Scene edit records

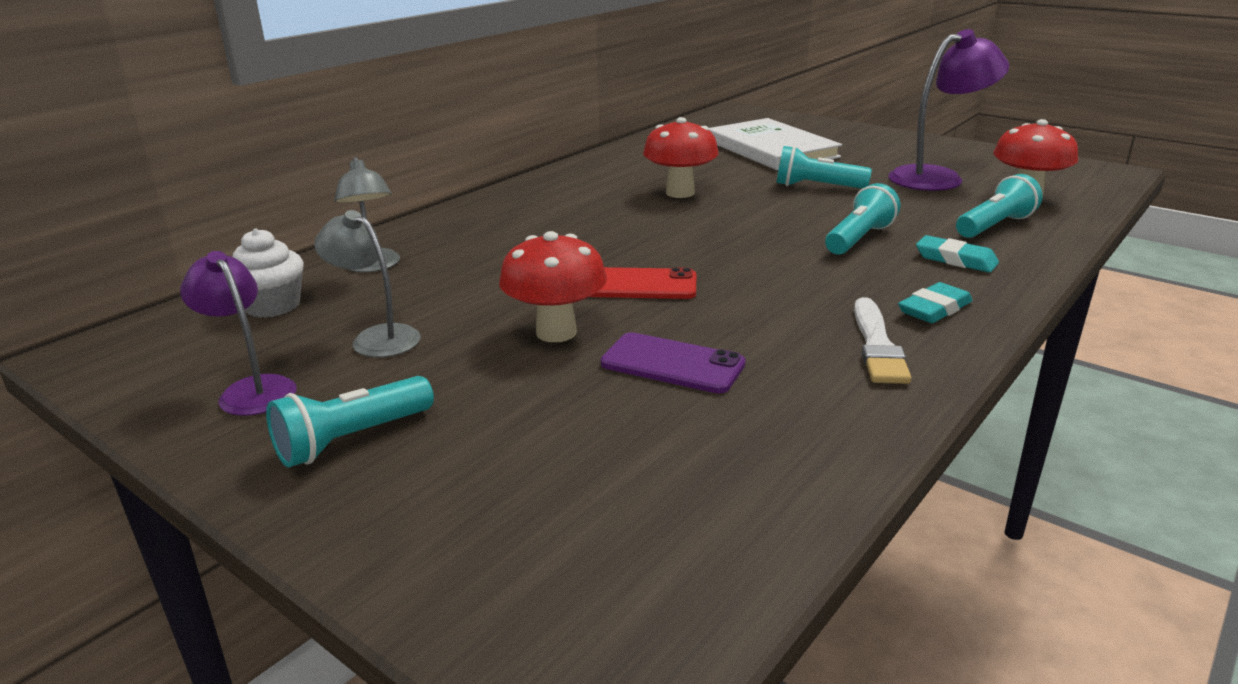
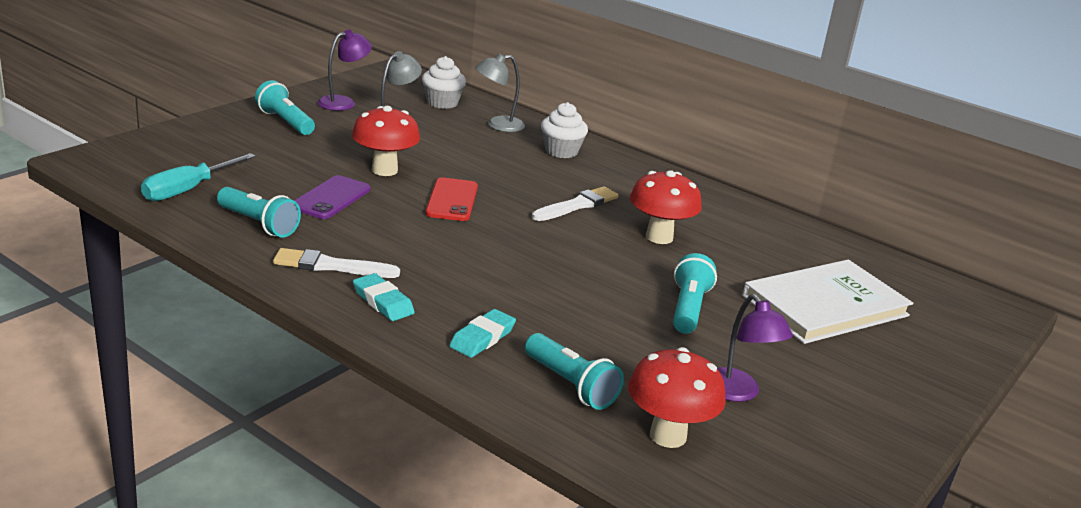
camera: 85 degrees right, 0 degrees up
(464, 231) = (561, 151): none -> white cupcake
(621, 223) = (577, 205): none -> white brush
(705, 503) = (188, 190): none -> turquoise screwdriver
(859, 238) = (538, 301): turquoise flashlight -> turquoise flashlight (259, 224)
(937, 177) = (738, 393): purple lamp -> purple lamp, size x0.64

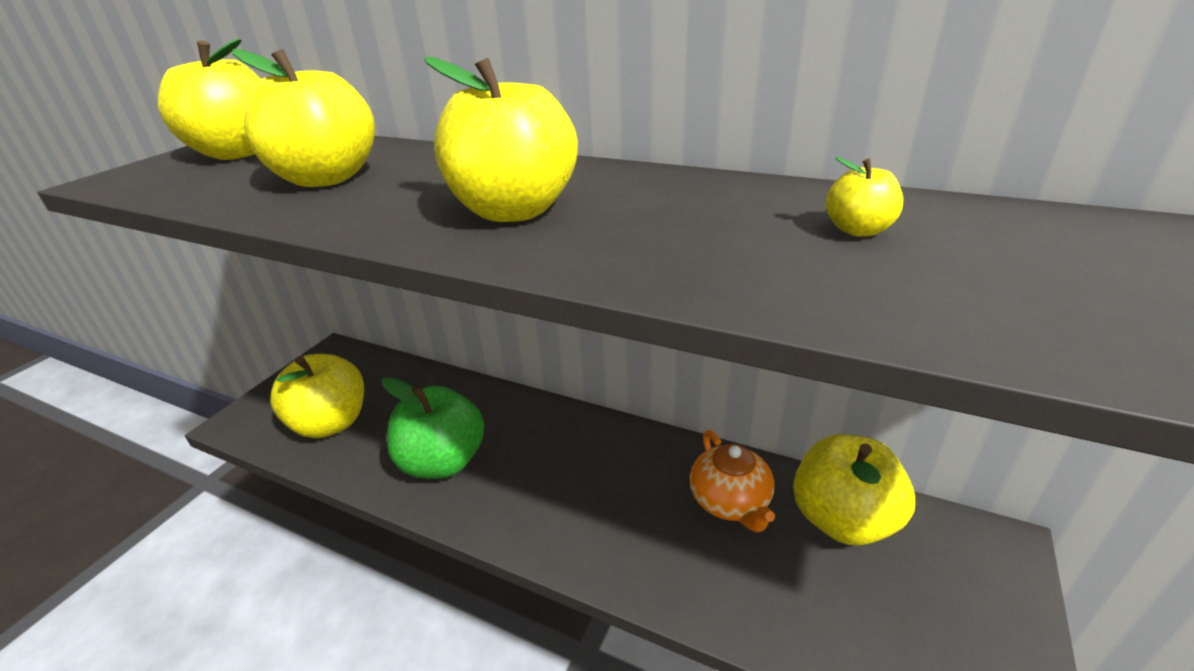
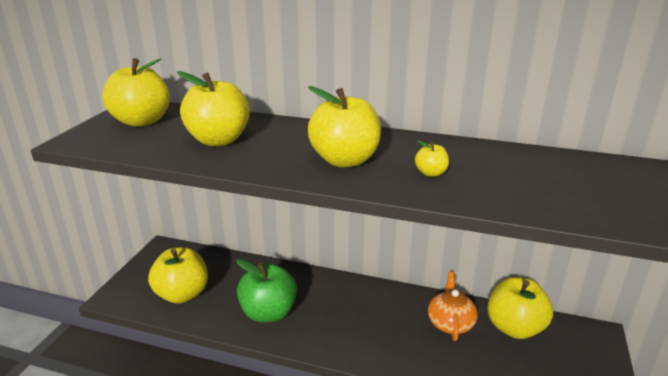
camera: 10 degrees left, 5 degrees down
(730, 501) = (450, 323): orange teapot -> orange teapot turned 150 degrees counterclockwise
(858, 230) = (520, 169): yellow apple -> yellow apple (431, 173)

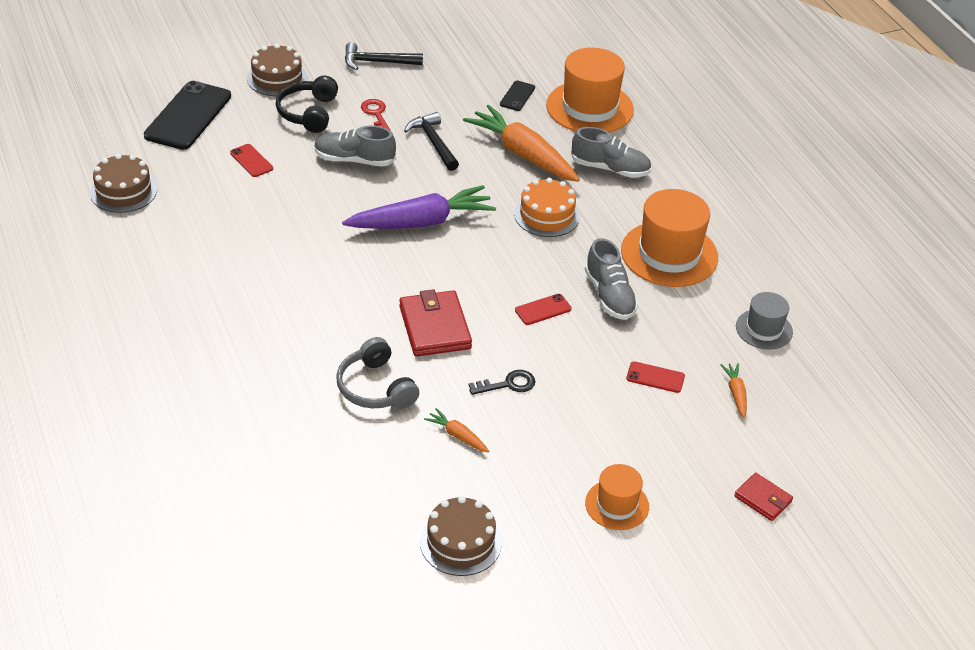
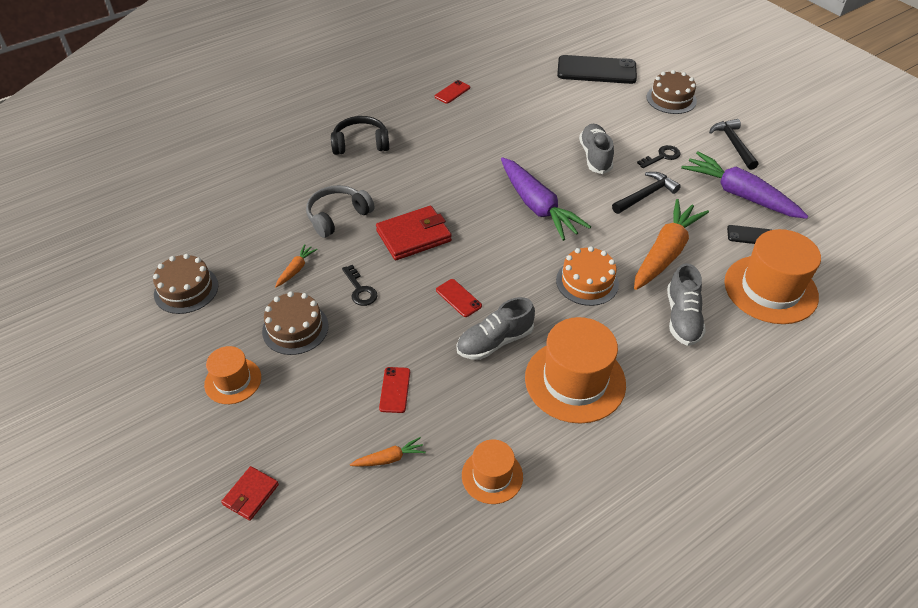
camera: 80 degrees right, 5 degrees up
(123, 191) = (499, 63): brown cake -> brown cake (295, 328)
(251, 161) = (563, 108): red phone -> red phone (452, 92)
(308, 113) = (639, 122): black headphones -> black headphones (360, 144)
(376, 114) = (662, 156): red key -> black key
(457, 83) = (740, 195): none -> purple carrot
(764, 329) = (492, 476): grey hat -> orange hat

* Exercise prompt:
Exact copy, no pictures: return the entries word for word.

* Written solution:
camera: 85 degrees right, 0 degrees up
(464, 231) = (561, 151): none -> white cupcake
(621, 223) = (577, 205): none -> white brush
(705, 503) = (188, 190): none -> turquoise screwdriver
(859, 238) = (538, 301): turquoise flashlight -> turquoise flashlight (259, 224)
(937, 177) = (738, 393): purple lamp -> purple lamp, size x0.64

camera: 10 degrees left, 5 degrees down
(730, 501) = (450, 323): orange teapot -> orange teapot turned 150 degrees counterclockwise
(858, 230) = (520, 169): yellow apple -> yellow apple (431, 173)

camera: 80 degrees right, 5 degrees up
(123, 191) = (499, 63): brown cake -> brown cake (295, 328)
(251, 161) = (563, 108): red phone -> red phone (452, 92)
(308, 113) = (639, 122): black headphones -> black headphones (360, 144)
(376, 114) = (662, 156): red key -> black key
(457, 83) = (740, 195): none -> purple carrot
(764, 329) = (492, 476): grey hat -> orange hat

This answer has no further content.